Stored records:
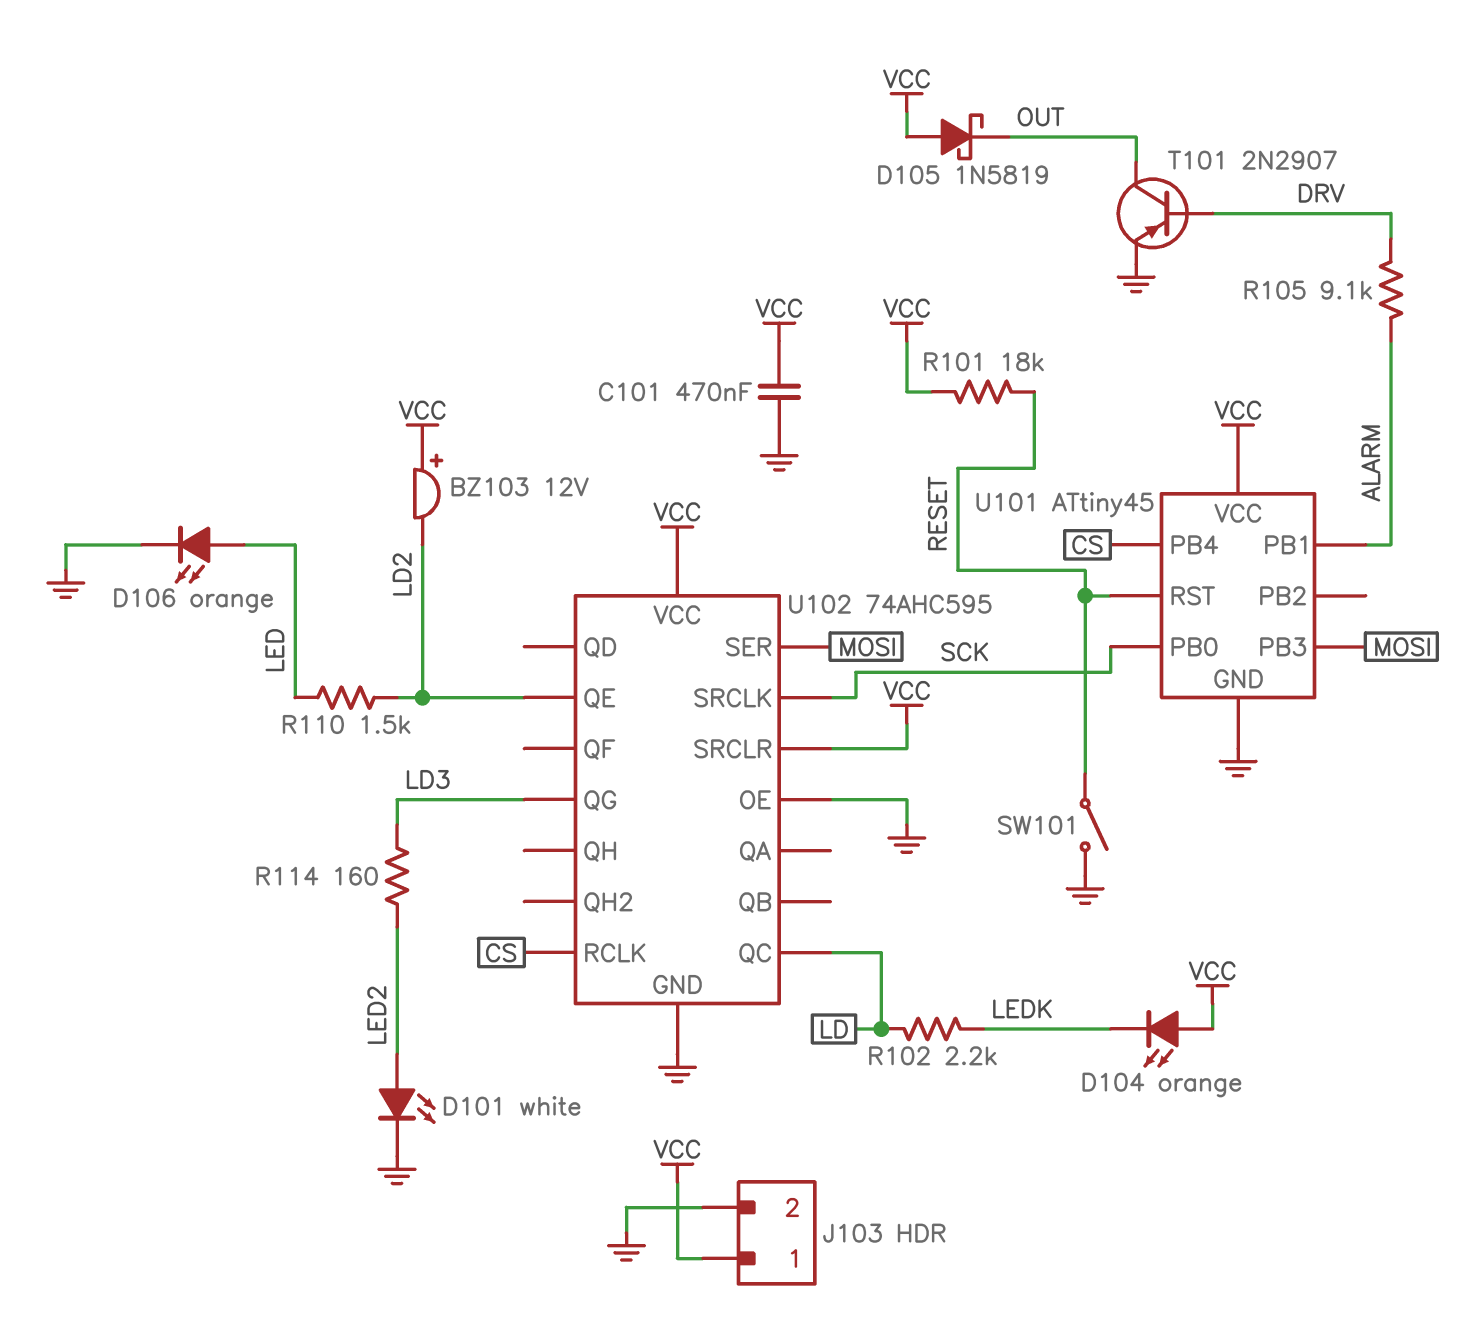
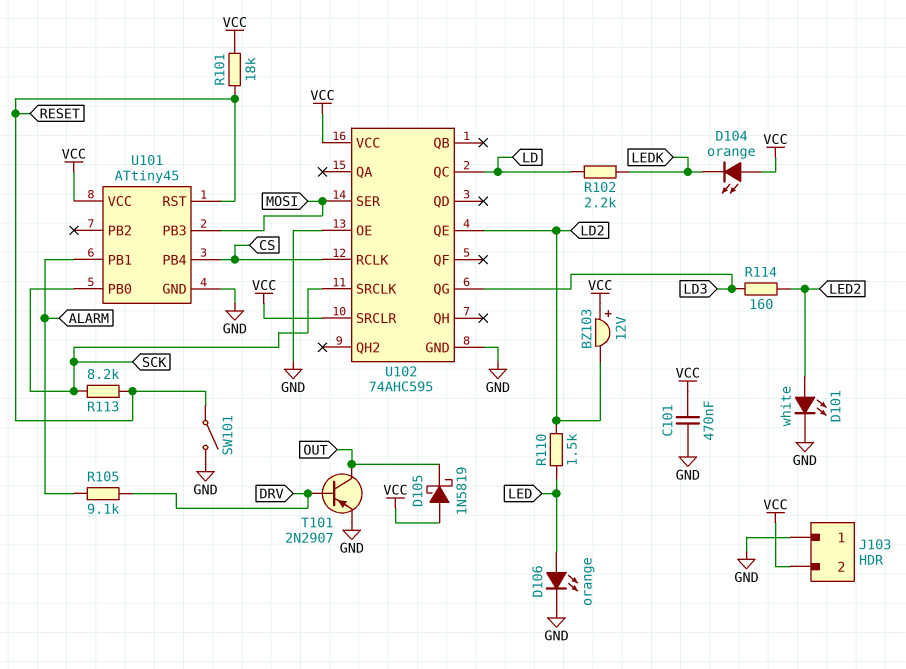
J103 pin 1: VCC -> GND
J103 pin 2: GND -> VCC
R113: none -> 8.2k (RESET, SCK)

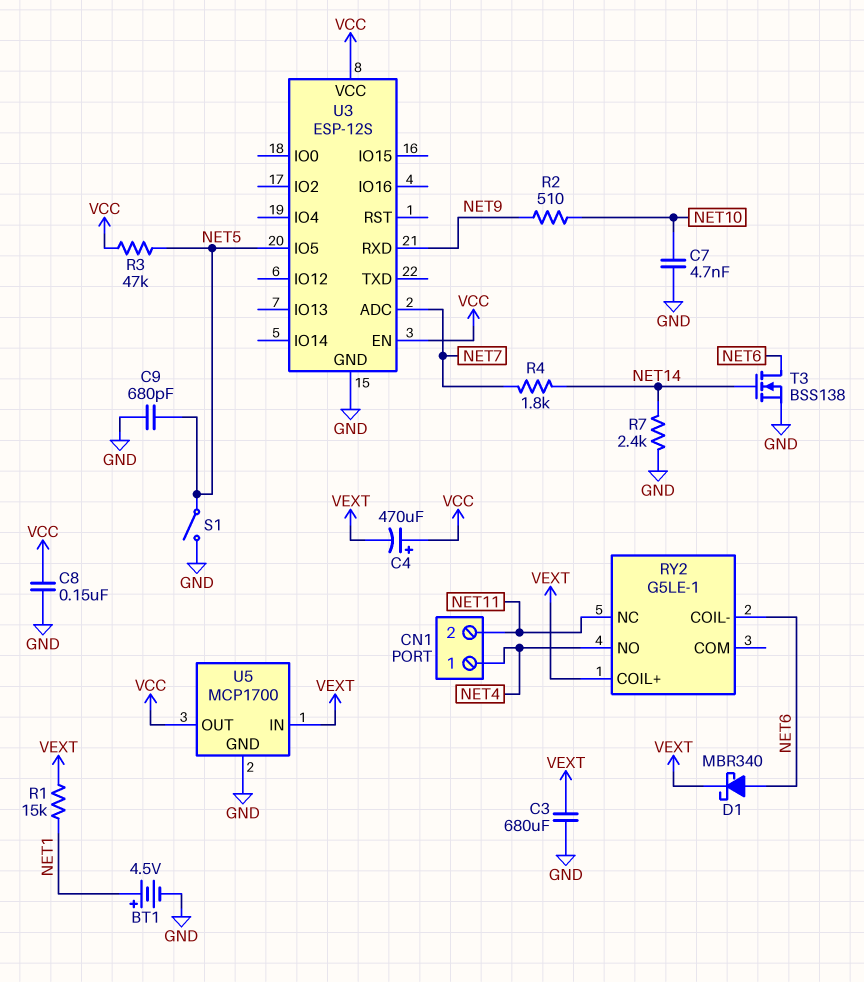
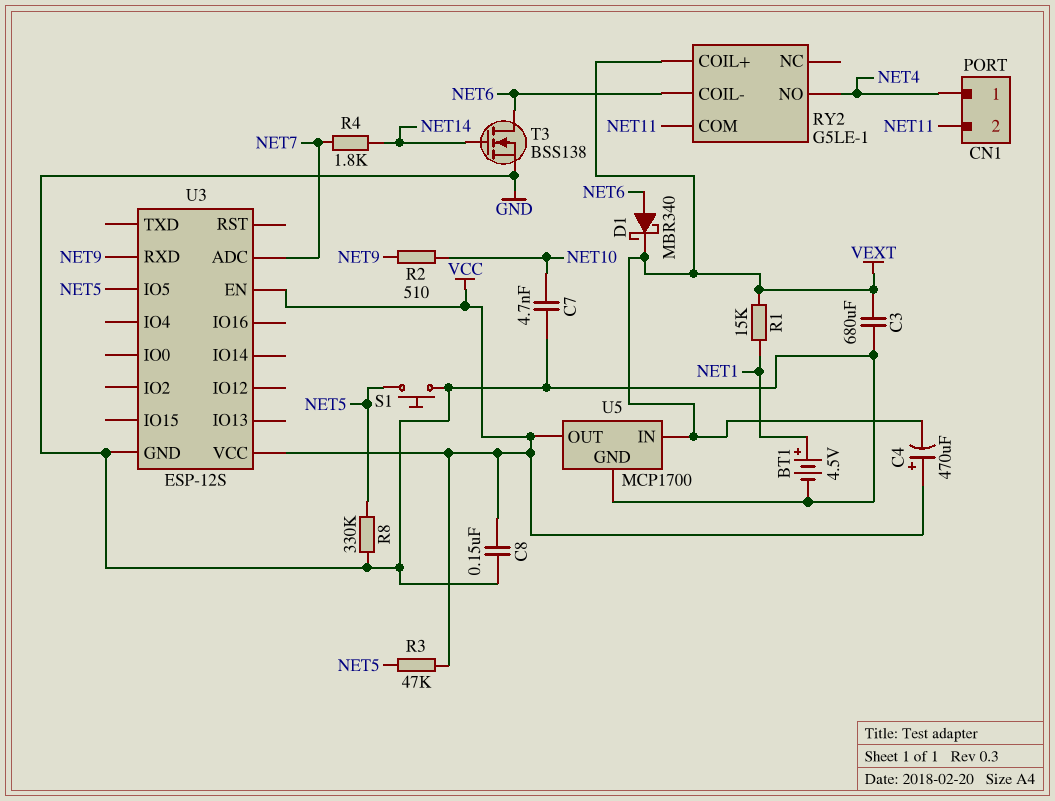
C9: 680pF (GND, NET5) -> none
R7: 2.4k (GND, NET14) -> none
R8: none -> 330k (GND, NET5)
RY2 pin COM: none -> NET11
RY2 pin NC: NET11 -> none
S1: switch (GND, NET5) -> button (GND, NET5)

• Task directions:
Reproduce the data verbatim. Do not carry any picture into the copy.

• Task solution:
J103 pin 1: VCC -> GND
J103 pin 2: GND -> VCC
R113: none -> 8.2k (RESET, SCK)

C9: 680pF (GND, NET5) -> none
R7: 2.4k (GND, NET14) -> none
R8: none -> 330k (GND, NET5)
RY2 pin COM: none -> NET11
RY2 pin NC: NET11 -> none
S1: switch (GND, NET5) -> button (GND, NET5)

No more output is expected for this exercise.